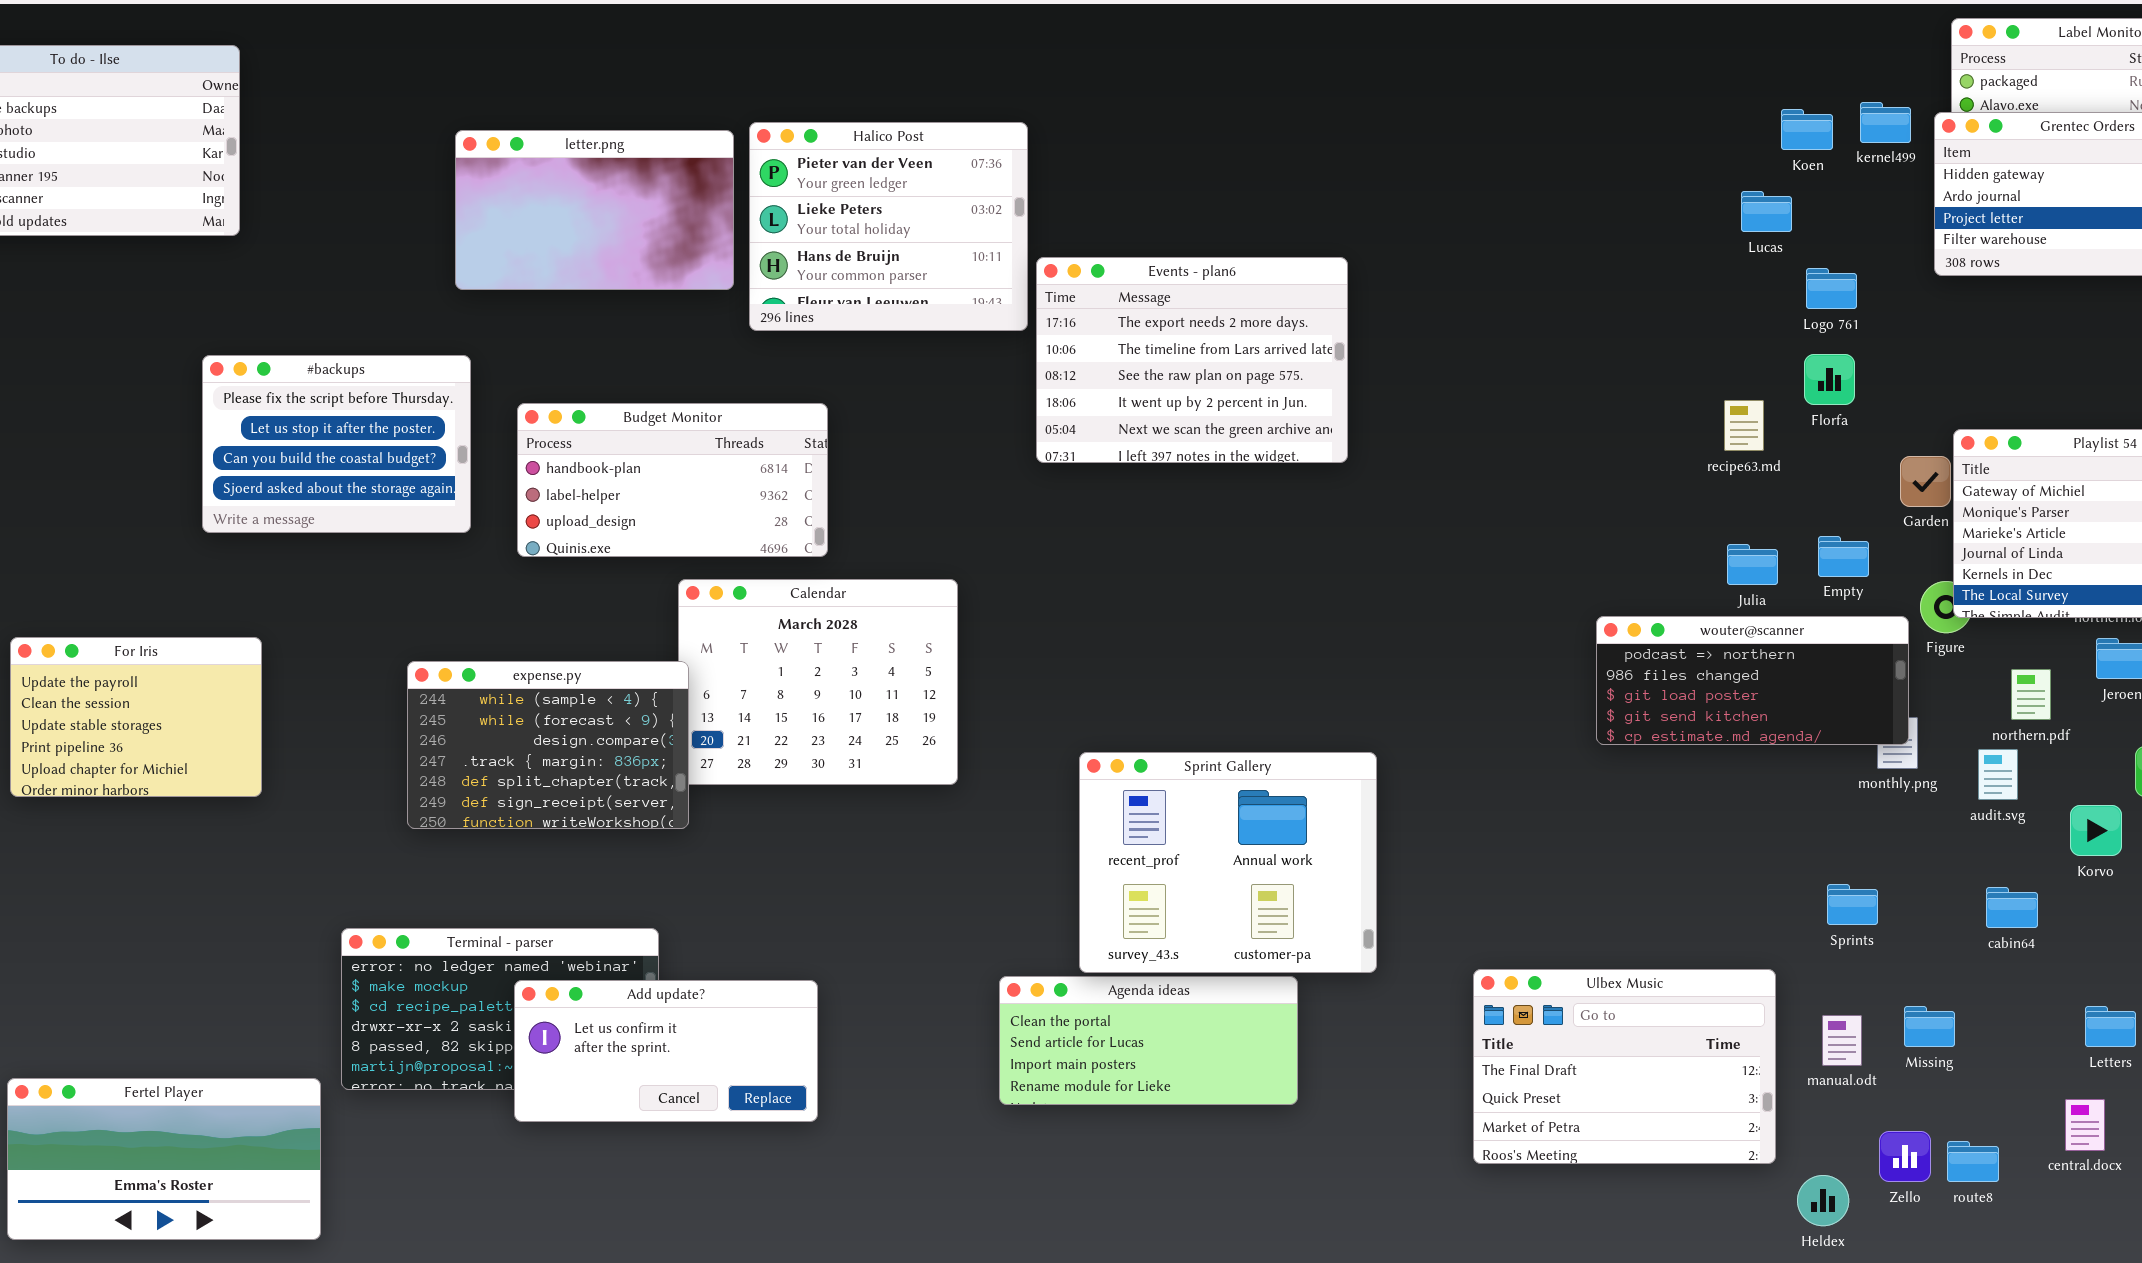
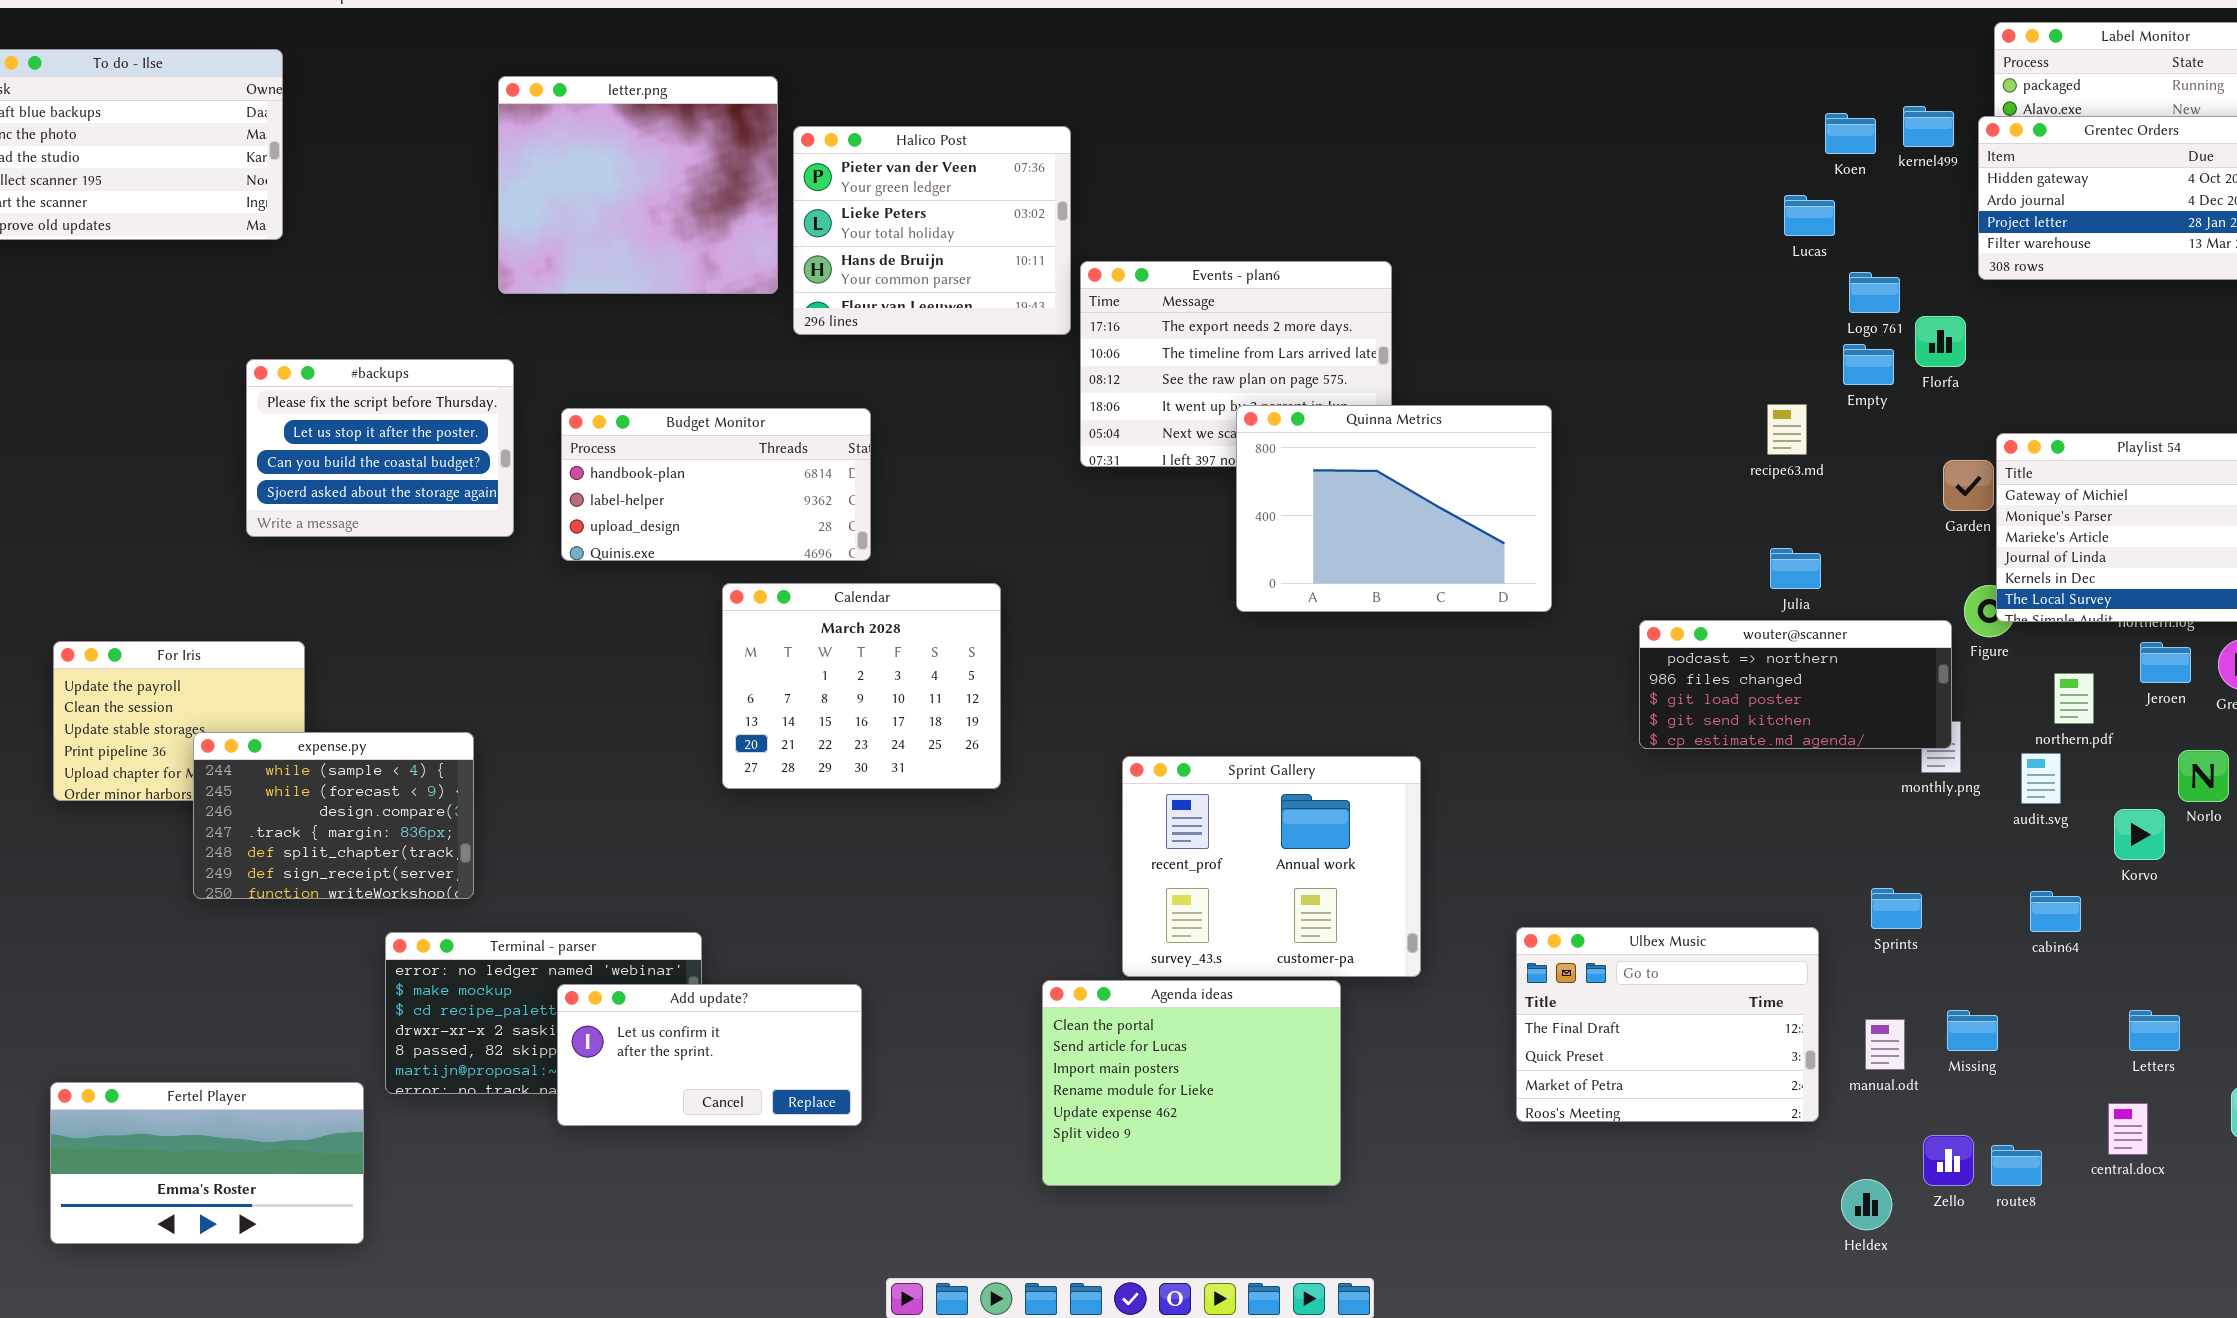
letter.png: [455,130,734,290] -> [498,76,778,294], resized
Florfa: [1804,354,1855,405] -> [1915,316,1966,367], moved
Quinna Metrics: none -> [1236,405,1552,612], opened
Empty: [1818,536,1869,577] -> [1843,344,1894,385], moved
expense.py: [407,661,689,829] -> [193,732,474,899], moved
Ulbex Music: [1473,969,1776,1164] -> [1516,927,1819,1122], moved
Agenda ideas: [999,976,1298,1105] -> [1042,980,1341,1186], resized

* * *

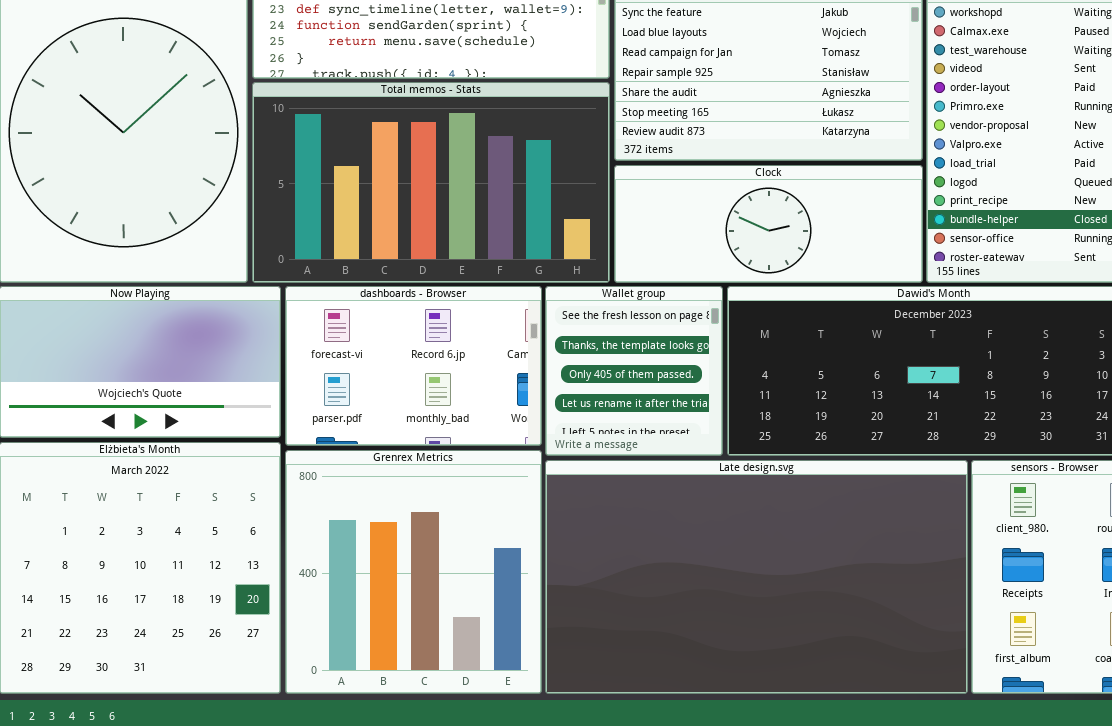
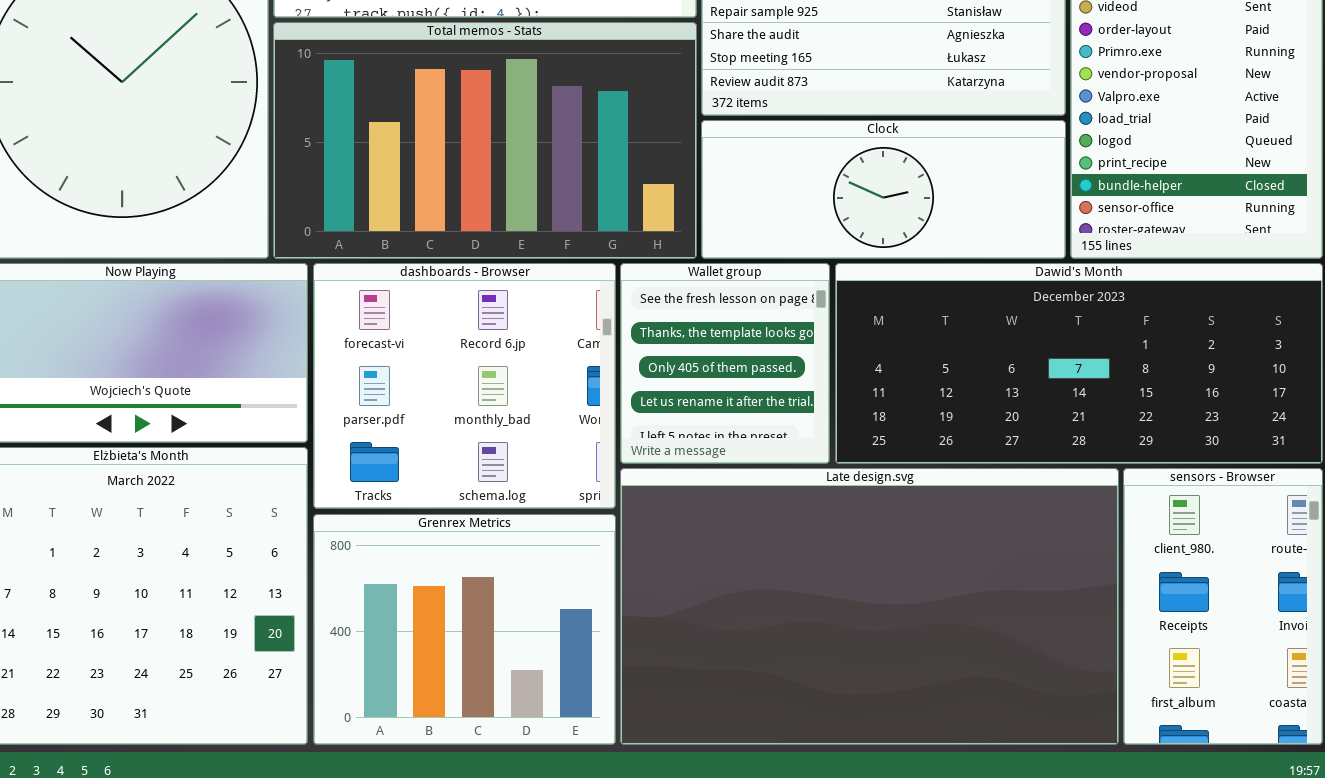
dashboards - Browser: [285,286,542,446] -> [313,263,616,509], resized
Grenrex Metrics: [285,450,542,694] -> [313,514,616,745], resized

#### [YOUR INSTRUCTIONS]
Would you copy every line of the entries that includes the word "moved"?

#### [TASK RESULT]
Florfa: [1804,354,1855,405] -> [1915,316,1966,367], moved
Empty: [1818,536,1869,577] -> [1843,344,1894,385], moved
expense.py: [407,661,689,829] -> [193,732,474,899], moved
Ulbex Music: [1473,969,1776,1164] -> [1516,927,1819,1122], moved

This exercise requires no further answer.